YOUR TASK:
Go through the records, and copy each line in which the string "coloured" is present.

MATERIAL TO PROCESS:
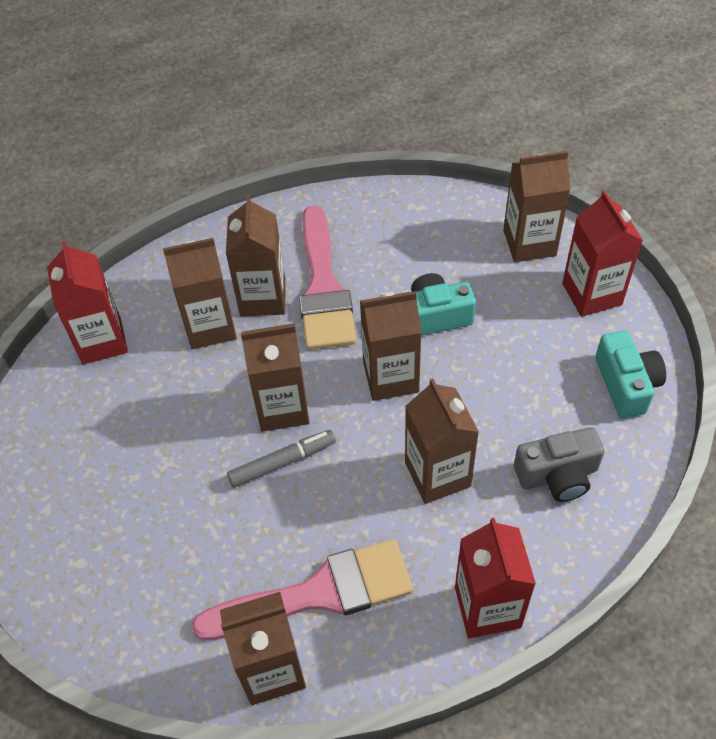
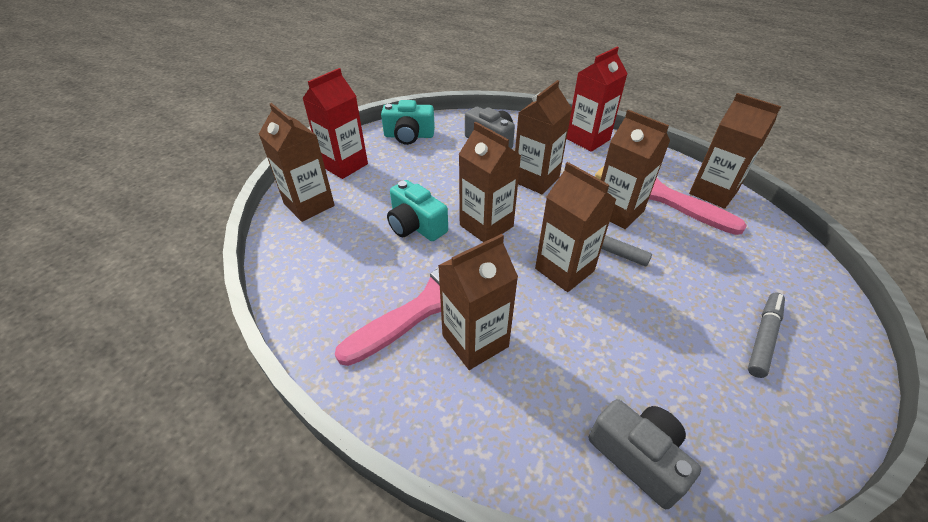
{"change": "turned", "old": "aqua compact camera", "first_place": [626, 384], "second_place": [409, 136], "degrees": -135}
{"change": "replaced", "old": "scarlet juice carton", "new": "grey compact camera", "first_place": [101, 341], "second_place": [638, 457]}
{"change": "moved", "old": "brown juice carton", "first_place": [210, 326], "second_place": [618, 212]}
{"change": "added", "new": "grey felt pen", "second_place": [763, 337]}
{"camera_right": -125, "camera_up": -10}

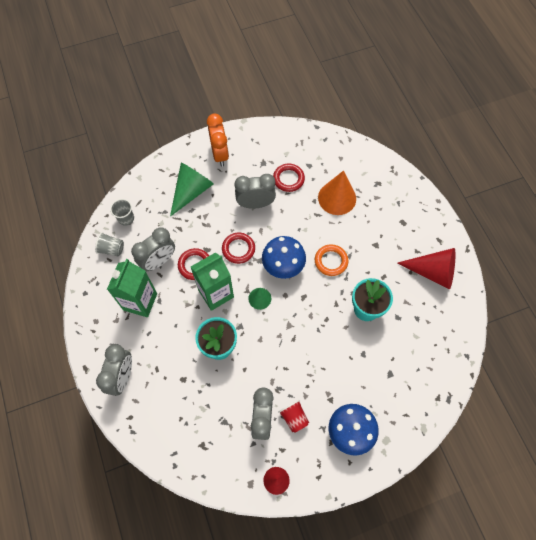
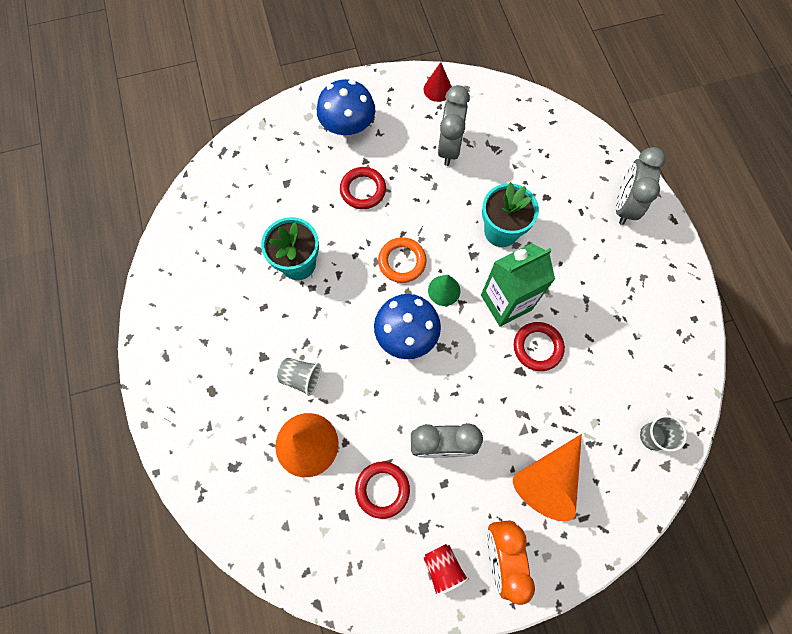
{"change": "moved", "old": "grey cup", "first_place": [112, 249], "second_place": [301, 377]}
{"change": "moved", "old": "scarlet hoop", "first_place": [238, 249], "second_place": [363, 190]}
{"change": "moved", "old": "orange-coloured hoop", "first_place": [331, 261], "second_place": [402, 261]}
{"change": "moved", "old": "scarlet cup", "first_place": [294, 417], "second_place": [443, 567]}
{"change": "recoloured", "old": "green cone", "new": "orange-coloured cone", "first_place": [191, 191], "second_place": [548, 479]}
{"change": "removed", "old": "green juice carton", "first_place": [140, 301]}
{"change": "removed", "old": "grey bedside clock", "first_place": [158, 261]}
{"change": "removed", "old": "scarlet cone", "first_place": [432, 272]}
{"camera_right": -175, "camera_up": 5}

YOUR SOLUTION:
{"change": "moved", "old": "orange-coloured hoop", "first_place": [331, 261], "second_place": [402, 261]}
{"change": "recoloured", "old": "green cone", "new": "orange-coloured cone", "first_place": [191, 191], "second_place": [548, 479]}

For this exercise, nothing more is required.